_TASK_
The answer must be a single number: how many lines in the entries below contain the word "turquoise".

_DATA SUPPLIED_
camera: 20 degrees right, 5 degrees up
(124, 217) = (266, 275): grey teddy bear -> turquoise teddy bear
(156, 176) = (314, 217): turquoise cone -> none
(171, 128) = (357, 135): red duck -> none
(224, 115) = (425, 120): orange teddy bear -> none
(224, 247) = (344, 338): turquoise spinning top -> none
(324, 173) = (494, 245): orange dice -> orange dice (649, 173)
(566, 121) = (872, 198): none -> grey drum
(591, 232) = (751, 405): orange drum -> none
--
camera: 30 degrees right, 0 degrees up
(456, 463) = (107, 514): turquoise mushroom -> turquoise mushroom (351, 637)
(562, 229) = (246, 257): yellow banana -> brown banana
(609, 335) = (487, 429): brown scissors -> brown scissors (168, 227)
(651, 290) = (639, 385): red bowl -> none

_ANSWER BOX_
4